### [Description of the task]
Beginning with the line where "(458, 229) = (752, 277): none -> brown plate" appears, repeat every remaining line of the entries exactly, the last line included.

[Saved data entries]
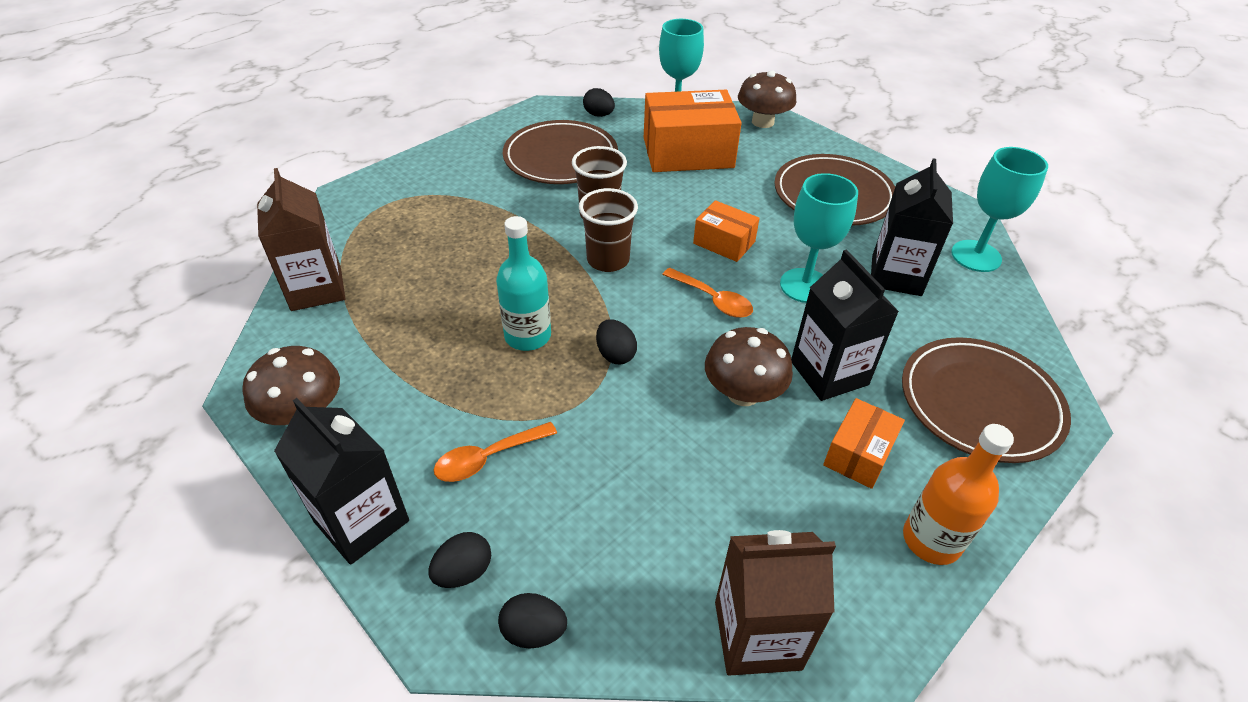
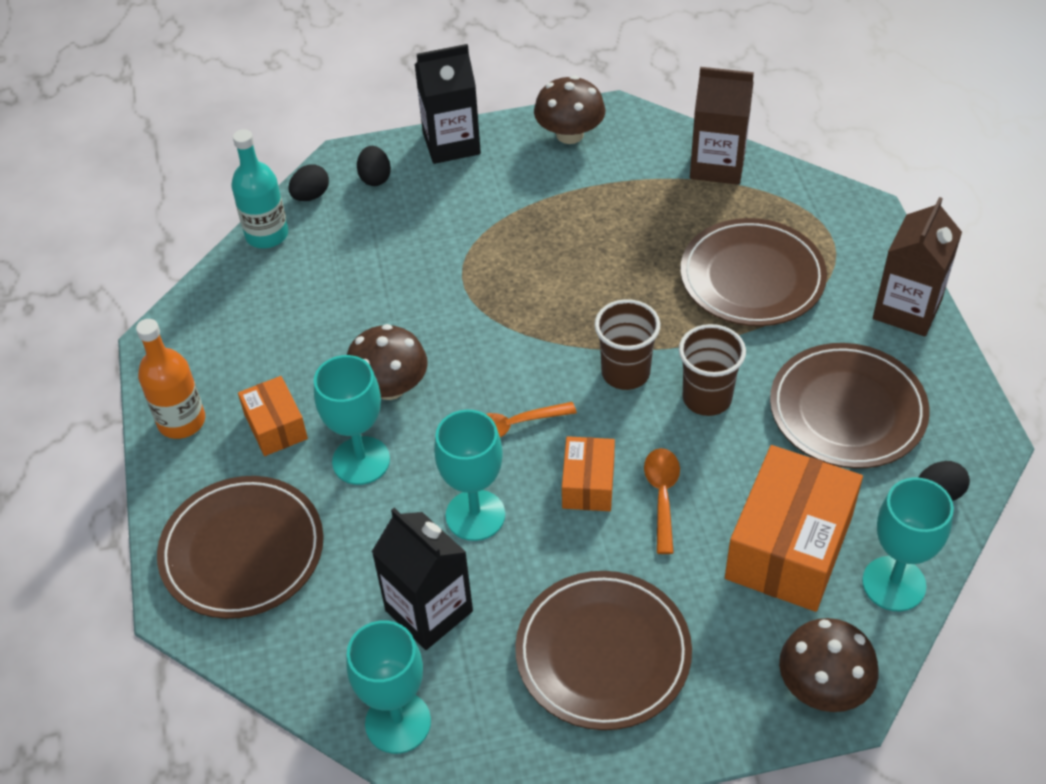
camera: 125 degrees right, 5 degrees up
(458, 229) = (752, 277): none -> brown plate
(487, 458) = (452, 214): orange spoon -> orange spoon (662, 495)
(527, 336) = (561, 277): turquoise bottle -> turquoise bottle (267, 235)
(615, 354) = (496, 324): black egg -> none
(724, 242) = (588, 484): orange box -> orange box turned 60 degrees counterclockwise
(757, 635) = (216, 291): brown carton -> brown carton (907, 309)
(829, 373) = (361, 461): black carton -> turquoise goblet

### [Answer area]
(458, 229) = (752, 277): none -> brown plate
(487, 458) = (452, 214): orange spoon -> orange spoon (662, 495)
(527, 336) = (561, 277): turquoise bottle -> turquoise bottle (267, 235)
(615, 354) = (496, 324): black egg -> none
(724, 242) = (588, 484): orange box -> orange box turned 60 degrees counterclockwise
(757, 635) = (216, 291): brown carton -> brown carton (907, 309)
(829, 373) = (361, 461): black carton -> turquoise goblet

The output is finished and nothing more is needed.